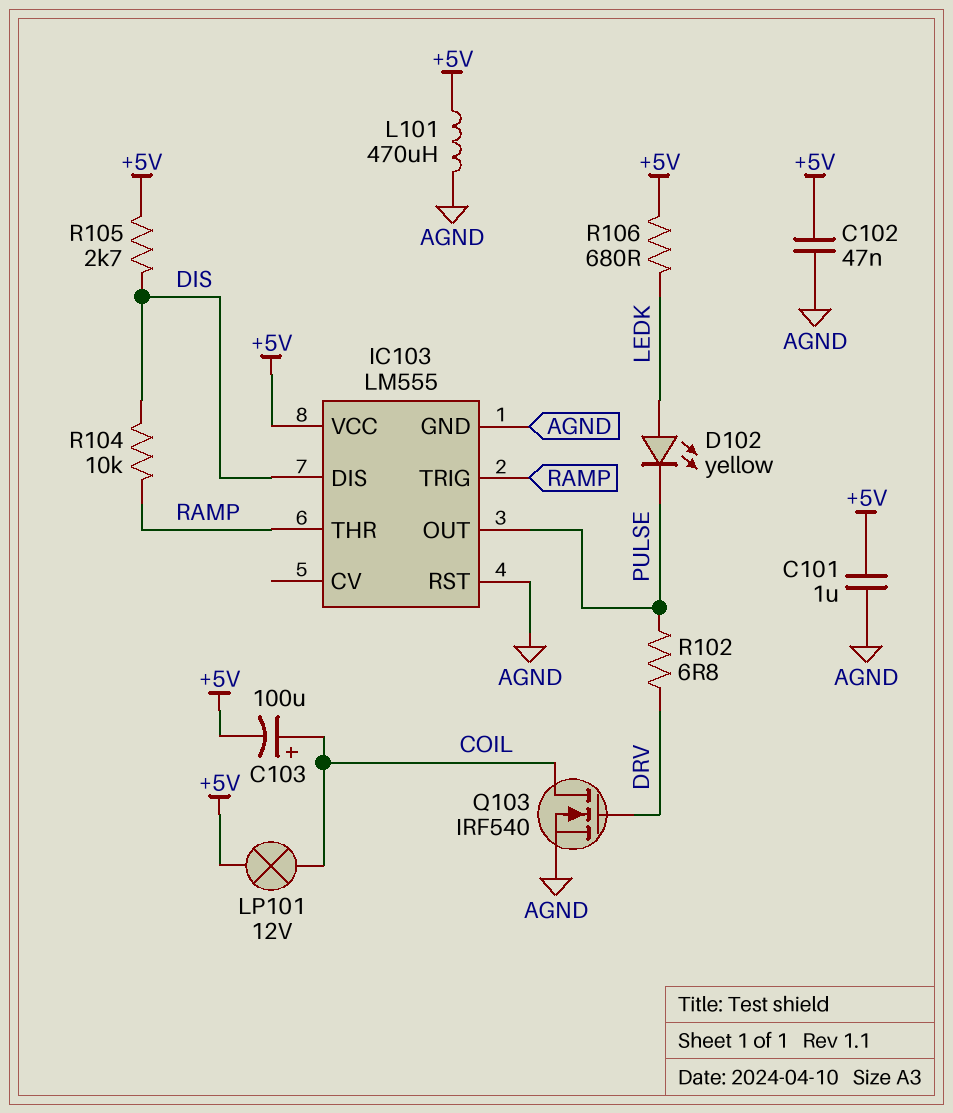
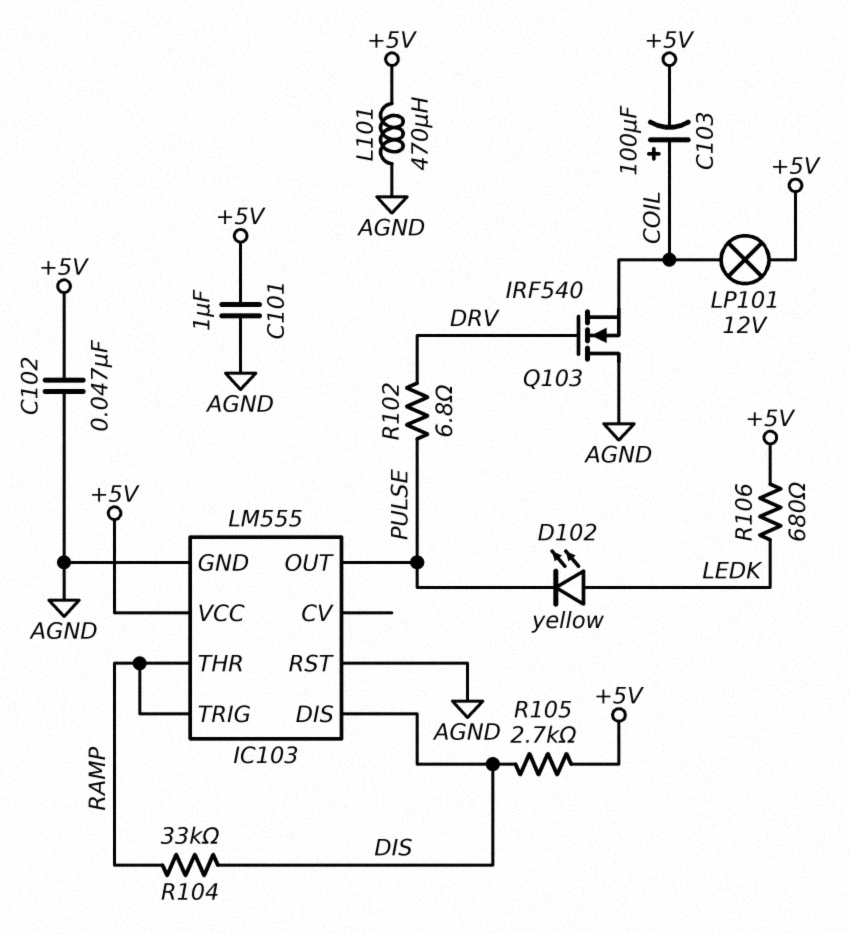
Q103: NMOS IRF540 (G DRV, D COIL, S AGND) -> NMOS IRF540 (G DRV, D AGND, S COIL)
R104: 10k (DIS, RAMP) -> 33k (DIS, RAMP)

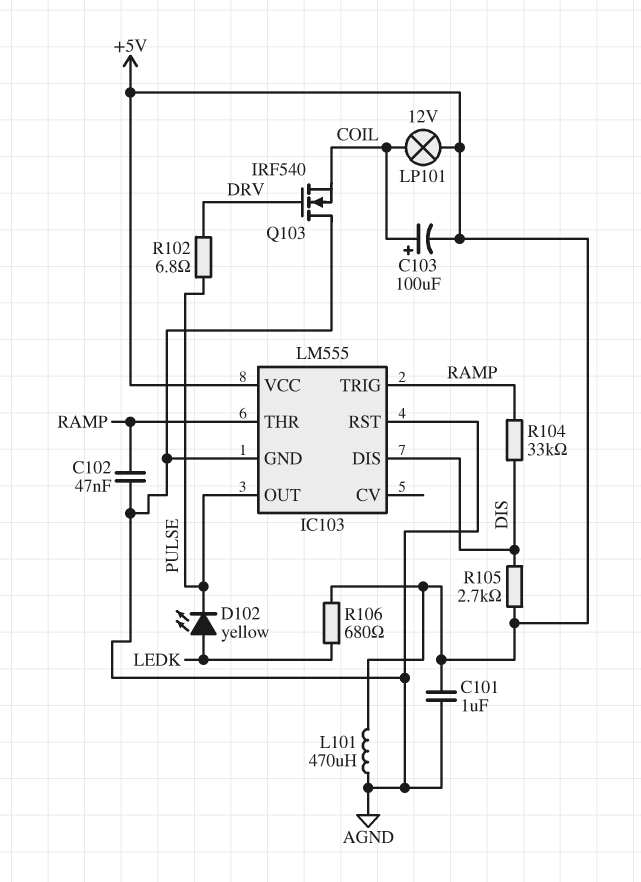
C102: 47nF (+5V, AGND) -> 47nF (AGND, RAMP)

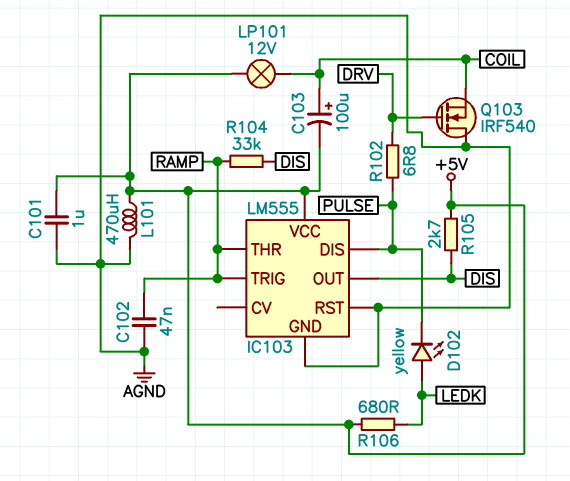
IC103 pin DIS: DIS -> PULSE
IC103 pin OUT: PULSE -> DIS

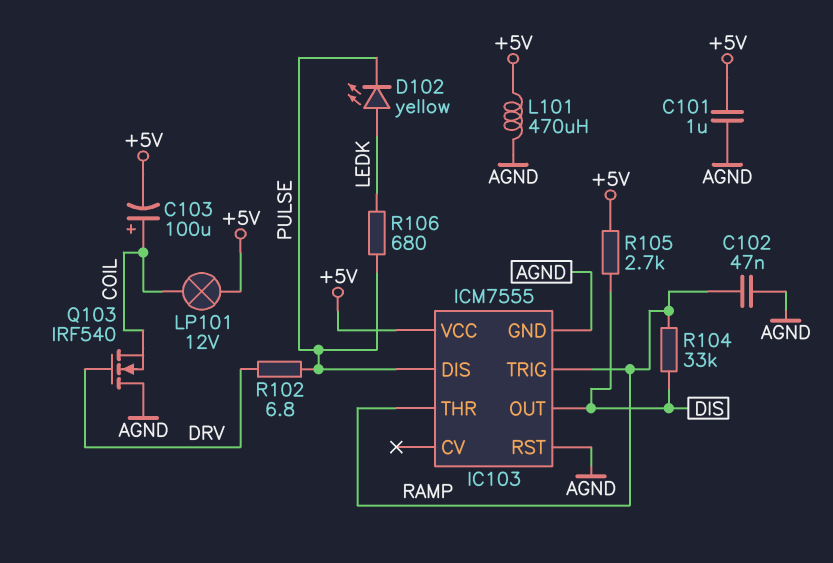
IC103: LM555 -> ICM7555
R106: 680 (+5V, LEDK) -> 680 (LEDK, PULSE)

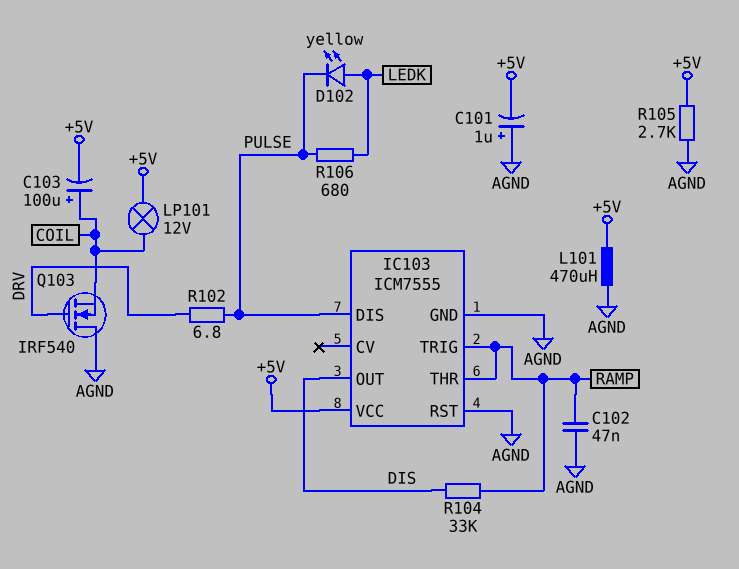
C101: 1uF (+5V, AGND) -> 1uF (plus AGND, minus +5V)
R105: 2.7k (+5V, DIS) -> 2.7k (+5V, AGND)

--

* [EXERCISE DESCRIPTION]:
In the records, find every line that has the string "AGND" and copy it.

* [EXERCISE OUTPUT]:
Q103: NMOS IRF540 (G DRV, D COIL, S AGND) -> NMOS IRF540 (G DRV, D AGND, S COIL)
C102: 47nF (+5V, AGND) -> 47nF (AGND, RAMP)
C101: 1uF (+5V, AGND) -> 1uF (plus AGND, minus +5V)
R105: 2.7k (+5V, DIS) -> 2.7k (+5V, AGND)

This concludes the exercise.